■ Problem to work on: All lines from the one containing "blue cupcake: 0 -> 2" down to the final line of the entries below: return them exactly.
=== Input material ===
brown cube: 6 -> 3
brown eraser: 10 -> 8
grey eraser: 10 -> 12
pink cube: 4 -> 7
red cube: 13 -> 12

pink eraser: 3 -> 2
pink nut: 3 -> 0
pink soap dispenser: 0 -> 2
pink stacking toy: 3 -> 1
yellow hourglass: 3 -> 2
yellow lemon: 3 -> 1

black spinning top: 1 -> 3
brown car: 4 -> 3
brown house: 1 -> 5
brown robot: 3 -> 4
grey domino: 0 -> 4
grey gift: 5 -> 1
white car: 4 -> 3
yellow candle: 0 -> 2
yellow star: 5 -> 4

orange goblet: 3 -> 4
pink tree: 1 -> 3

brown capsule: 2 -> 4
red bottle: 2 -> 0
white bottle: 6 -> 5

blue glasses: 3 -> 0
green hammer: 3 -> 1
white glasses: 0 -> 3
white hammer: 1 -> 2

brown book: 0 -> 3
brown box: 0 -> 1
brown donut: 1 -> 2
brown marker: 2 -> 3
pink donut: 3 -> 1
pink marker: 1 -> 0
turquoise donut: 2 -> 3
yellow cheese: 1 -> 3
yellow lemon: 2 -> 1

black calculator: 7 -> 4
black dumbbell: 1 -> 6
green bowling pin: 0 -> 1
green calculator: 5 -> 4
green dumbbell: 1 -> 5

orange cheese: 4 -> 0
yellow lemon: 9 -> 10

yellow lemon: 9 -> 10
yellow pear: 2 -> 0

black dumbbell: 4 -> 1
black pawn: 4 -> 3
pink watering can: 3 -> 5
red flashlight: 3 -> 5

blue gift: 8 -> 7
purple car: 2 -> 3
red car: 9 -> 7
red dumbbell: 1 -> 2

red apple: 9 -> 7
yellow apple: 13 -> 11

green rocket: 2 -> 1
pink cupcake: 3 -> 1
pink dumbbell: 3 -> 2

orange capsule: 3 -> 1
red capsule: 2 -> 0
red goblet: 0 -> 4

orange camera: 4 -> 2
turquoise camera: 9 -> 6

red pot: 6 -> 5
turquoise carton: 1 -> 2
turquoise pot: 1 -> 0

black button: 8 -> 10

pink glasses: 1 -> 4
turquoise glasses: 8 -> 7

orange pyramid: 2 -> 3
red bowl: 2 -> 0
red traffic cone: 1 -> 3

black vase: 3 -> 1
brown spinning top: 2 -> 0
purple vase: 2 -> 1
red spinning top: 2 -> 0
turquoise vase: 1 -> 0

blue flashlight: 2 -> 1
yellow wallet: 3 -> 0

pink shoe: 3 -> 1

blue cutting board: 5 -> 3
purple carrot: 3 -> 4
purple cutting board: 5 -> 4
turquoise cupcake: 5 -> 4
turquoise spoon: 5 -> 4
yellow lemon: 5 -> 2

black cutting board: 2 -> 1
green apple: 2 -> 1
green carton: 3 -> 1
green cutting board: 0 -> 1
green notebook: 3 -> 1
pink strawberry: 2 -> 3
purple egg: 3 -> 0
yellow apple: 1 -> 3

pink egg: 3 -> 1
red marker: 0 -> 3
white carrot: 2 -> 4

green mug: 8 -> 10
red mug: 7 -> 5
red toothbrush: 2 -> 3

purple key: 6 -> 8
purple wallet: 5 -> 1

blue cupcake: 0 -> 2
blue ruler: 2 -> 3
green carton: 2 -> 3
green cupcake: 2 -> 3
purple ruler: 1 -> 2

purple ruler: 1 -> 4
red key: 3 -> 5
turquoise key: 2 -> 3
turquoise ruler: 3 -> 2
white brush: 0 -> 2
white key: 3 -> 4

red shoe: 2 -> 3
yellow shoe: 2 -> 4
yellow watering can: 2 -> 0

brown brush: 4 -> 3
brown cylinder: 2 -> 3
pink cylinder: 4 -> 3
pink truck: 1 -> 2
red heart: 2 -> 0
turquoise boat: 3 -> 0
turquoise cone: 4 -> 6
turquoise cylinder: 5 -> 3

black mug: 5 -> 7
===
■ Task solution:
blue cupcake: 0 -> 2
blue ruler: 2 -> 3
green carton: 2 -> 3
green cupcake: 2 -> 3
purple ruler: 1 -> 2

purple ruler: 1 -> 4
red key: 3 -> 5
turquoise key: 2 -> 3
turquoise ruler: 3 -> 2
white brush: 0 -> 2
white key: 3 -> 4

red shoe: 2 -> 3
yellow shoe: 2 -> 4
yellow watering can: 2 -> 0

brown brush: 4 -> 3
brown cylinder: 2 -> 3
pink cylinder: 4 -> 3
pink truck: 1 -> 2
red heart: 2 -> 0
turquoise boat: 3 -> 0
turquoise cone: 4 -> 6
turquoise cylinder: 5 -> 3

black mug: 5 -> 7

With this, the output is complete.